• _Task to complete_: Rewrite all of the material below, replacing "centreline" with "centerline" wherever it occurs and leaving everything else unchanged. Omit the pictures from your answer.

• _Dataset records_:
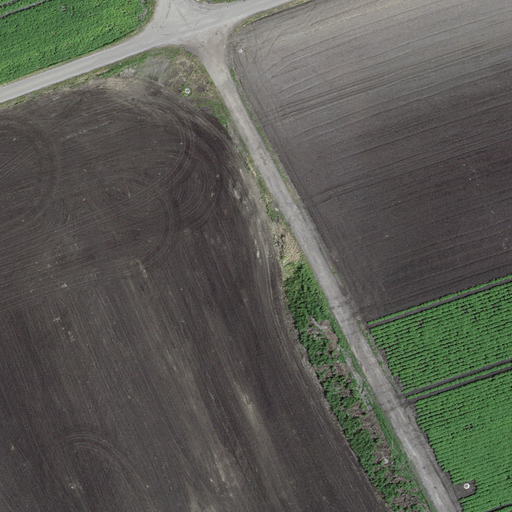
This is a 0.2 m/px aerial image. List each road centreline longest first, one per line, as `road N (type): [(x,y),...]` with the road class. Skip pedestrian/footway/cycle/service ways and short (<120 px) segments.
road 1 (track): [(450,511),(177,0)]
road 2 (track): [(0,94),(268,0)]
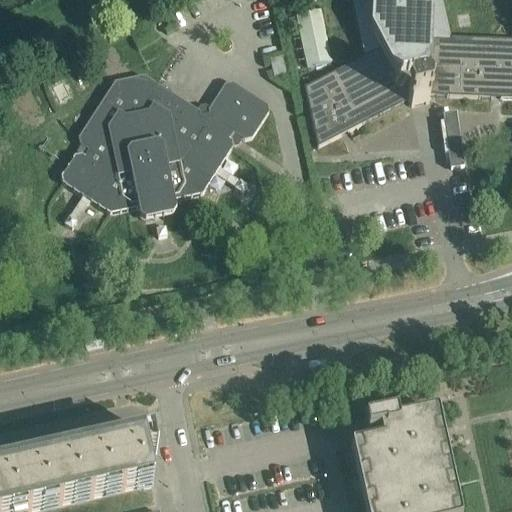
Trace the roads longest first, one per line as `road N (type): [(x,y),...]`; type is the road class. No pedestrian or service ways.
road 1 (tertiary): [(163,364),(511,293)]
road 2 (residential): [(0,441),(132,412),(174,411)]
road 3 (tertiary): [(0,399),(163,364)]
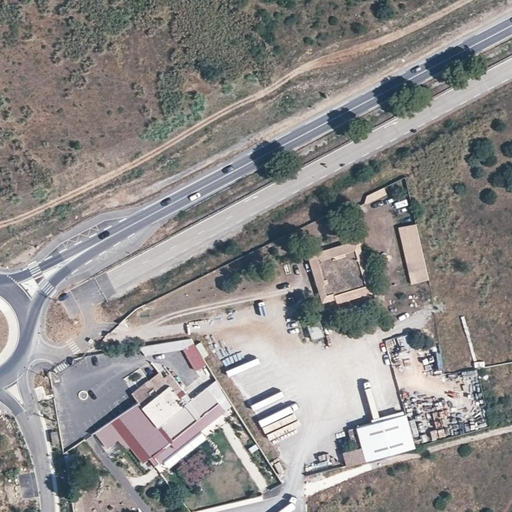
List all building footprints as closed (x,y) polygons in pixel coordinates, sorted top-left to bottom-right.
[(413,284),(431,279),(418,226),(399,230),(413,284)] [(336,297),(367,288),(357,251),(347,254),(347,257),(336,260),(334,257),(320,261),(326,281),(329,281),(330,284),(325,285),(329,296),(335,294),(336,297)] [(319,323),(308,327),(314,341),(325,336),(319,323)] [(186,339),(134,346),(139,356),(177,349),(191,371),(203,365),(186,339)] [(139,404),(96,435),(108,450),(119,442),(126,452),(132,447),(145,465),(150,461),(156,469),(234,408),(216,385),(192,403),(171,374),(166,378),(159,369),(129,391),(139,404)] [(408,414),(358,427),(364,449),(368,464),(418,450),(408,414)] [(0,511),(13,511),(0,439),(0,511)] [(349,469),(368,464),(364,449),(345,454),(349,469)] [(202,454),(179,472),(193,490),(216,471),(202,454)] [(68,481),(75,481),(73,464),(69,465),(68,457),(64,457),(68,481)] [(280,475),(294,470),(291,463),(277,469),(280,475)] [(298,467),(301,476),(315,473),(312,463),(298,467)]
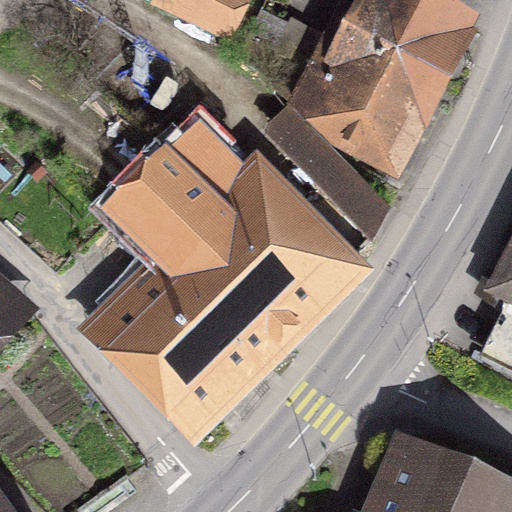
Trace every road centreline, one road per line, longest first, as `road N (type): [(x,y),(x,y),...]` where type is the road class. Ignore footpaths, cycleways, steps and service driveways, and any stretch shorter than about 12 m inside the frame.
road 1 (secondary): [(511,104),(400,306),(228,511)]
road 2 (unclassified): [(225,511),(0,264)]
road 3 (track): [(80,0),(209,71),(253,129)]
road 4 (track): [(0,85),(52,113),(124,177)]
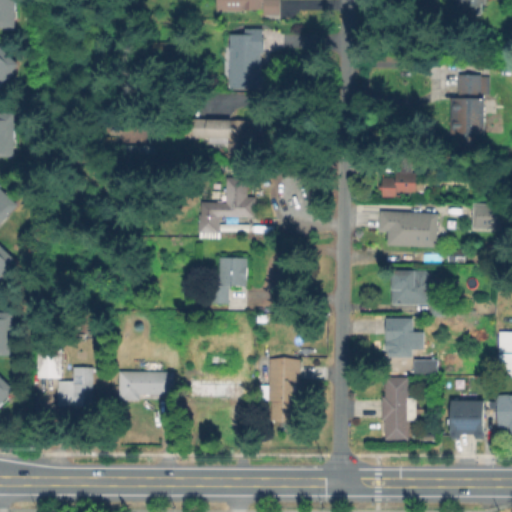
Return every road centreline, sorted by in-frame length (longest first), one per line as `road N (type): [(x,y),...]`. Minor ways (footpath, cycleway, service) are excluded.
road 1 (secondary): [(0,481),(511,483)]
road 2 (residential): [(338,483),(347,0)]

• _Finished task_:
This is a 0.2 m/px aerial image. List each road centerline longest first, one per line, as `road N (type): [(x,y),...]` with the road class. Skip pedestrian/footway/cycle/service ways and short (<120 px) segments.
road 1 (track): [(450,511),(177,0)]
road 2 (track): [(0,94),(268,0)]
Trace the roads longest first, one per line as `road N (type): [(x,y),...]`; type is the road class. No pedestrian or service ways.
road 1 (tertiary): [(163,364),(511,293)]
road 2 (residential): [(0,441),(132,412),(174,411)]
road 3 (tertiary): [(0,399),(163,364)]
List all building footprints as closed (x,y) polygons in pixel coordinates, sorted top-left to bottom-right.
[(413,284),(431,279),(418,226),(399,230),(413,284)] [(336,297),(367,288),(357,251),(347,254),(347,257),(336,260),(334,257),(320,261),(326,281),(329,281),(330,284),(325,285),(329,296),(335,294),(336,297)] [(319,323),(308,327),(314,341),(325,336),(319,323)] [(186,339),(134,346),(139,356),(177,349),(191,371),(203,365),(186,339)] [(139,404),(96,435),(108,450),(119,442),(126,452),(132,447),(145,465),(150,461),(156,469),(234,408),(216,385),(192,403),(171,374),(166,378),(159,369),(129,391),(139,404)] [(408,414),(358,427),(364,449),(368,464),(418,450),(408,414)] [(0,511),(13,511),(0,439),(0,511)] [(349,469),(368,464),(364,449),(345,454),(349,469)] [(202,454),(179,472),(193,490),(216,471),(202,454)] [(68,481),(75,481),(73,464),(69,465),(68,457),(64,457),(68,481)] [(280,475),(294,470),(291,463),(277,469),(280,475)] [(298,467),(301,476),(315,473),(312,463),(298,467)]
Trace every road centerline, one road per line, longest first, as `road N (type): [(x,y),(x,y),...]` where type is the road class. Ignore footpaths, cycleways, steps and service driveways, and any stretch shorter than about 12 m inside the frame.
road 1 (secondary): [(511,104),(400,306),(228,511)]
road 2 (unclassified): [(225,511),(0,264)]
road 3 (track): [(80,0),(209,71),(253,129)]
road 4 (track): [(0,85),(52,113),(124,177)]
Return every road centerline, sorted by in-frame length (longest first), one per line as `road N (type): [(x,y),...]`. Minor ways (footpath, cycleway, service) are excluded.
road 1 (secondary): [(0,481),(511,483)]
road 2 (residential): [(338,483),(347,0)]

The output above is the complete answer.